Retype, word for word, every line from the one holding "- → BROWN GIFT [480,642]" through the one holding "YELLOW HEART [426,298]" in the entries below, both included, and only those lines.

Records to use>
□ □ □ □ □

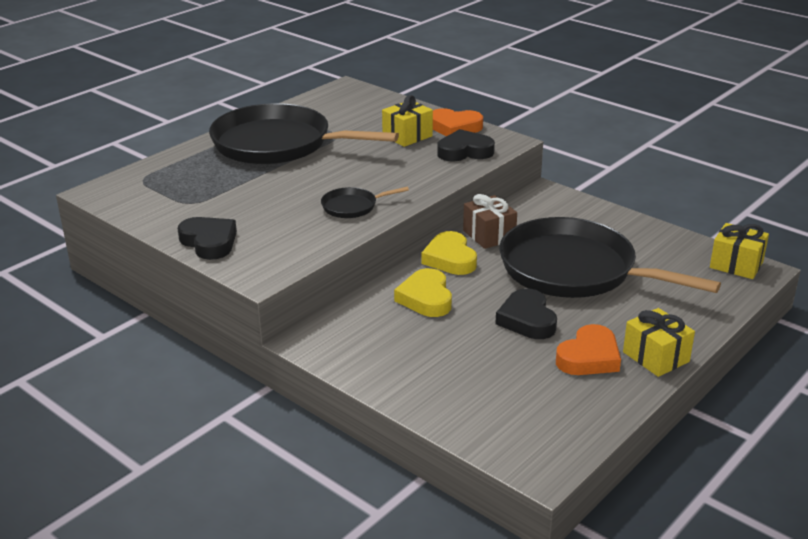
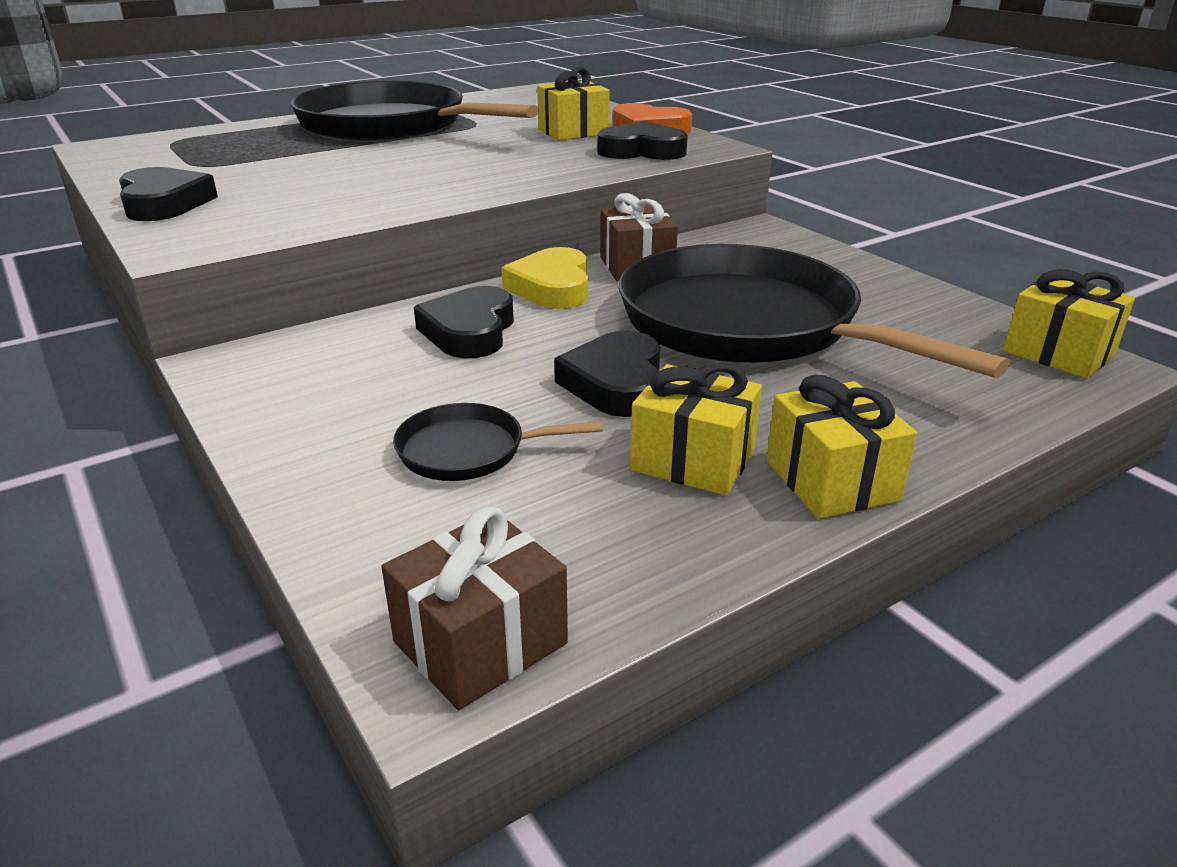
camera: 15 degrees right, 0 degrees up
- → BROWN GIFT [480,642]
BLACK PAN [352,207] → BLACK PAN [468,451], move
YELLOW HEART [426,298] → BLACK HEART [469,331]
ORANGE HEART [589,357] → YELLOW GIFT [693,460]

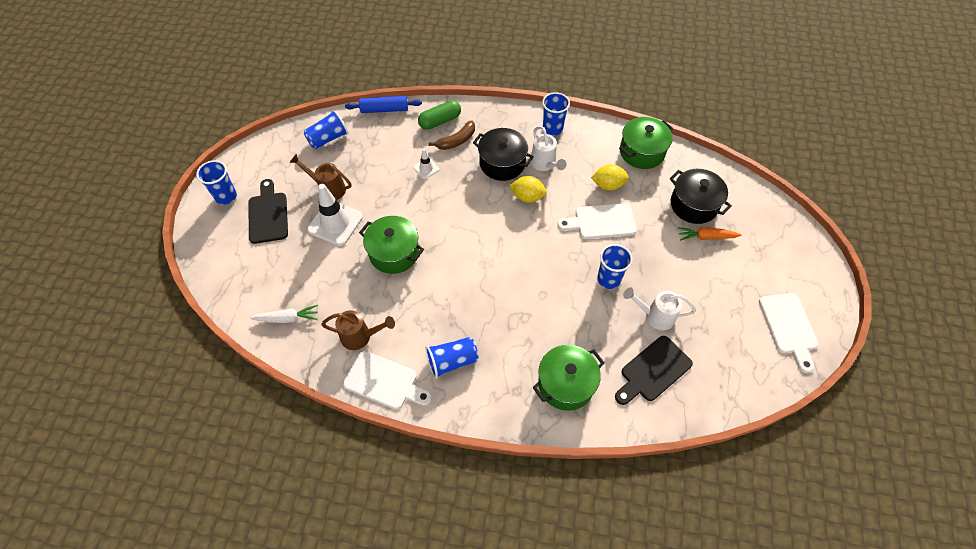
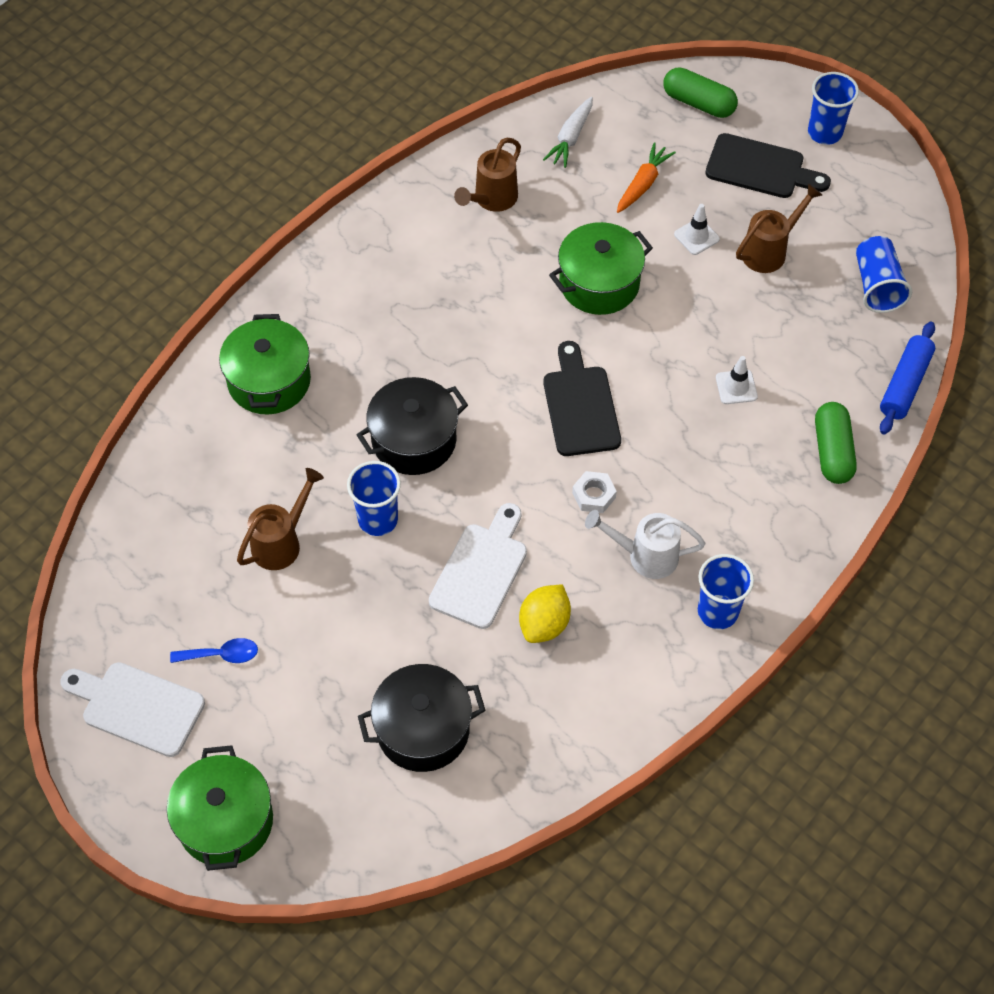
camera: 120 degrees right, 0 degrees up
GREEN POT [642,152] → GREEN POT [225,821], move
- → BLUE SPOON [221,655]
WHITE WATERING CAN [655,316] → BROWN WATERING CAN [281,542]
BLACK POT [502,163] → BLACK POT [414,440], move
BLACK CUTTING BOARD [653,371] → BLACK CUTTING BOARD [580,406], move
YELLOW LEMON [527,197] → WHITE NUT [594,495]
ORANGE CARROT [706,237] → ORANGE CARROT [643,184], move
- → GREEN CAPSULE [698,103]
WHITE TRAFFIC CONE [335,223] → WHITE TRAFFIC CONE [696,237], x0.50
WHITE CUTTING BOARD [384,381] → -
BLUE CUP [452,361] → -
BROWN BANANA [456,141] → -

□ □ □ □ □

Exercise answer>
- → BROWN GIFT [480,642]
BLACK PAN [352,207] → BLACK PAN [468,451], move
YELLOW HEART [426,298] → BLACK HEART [469,331]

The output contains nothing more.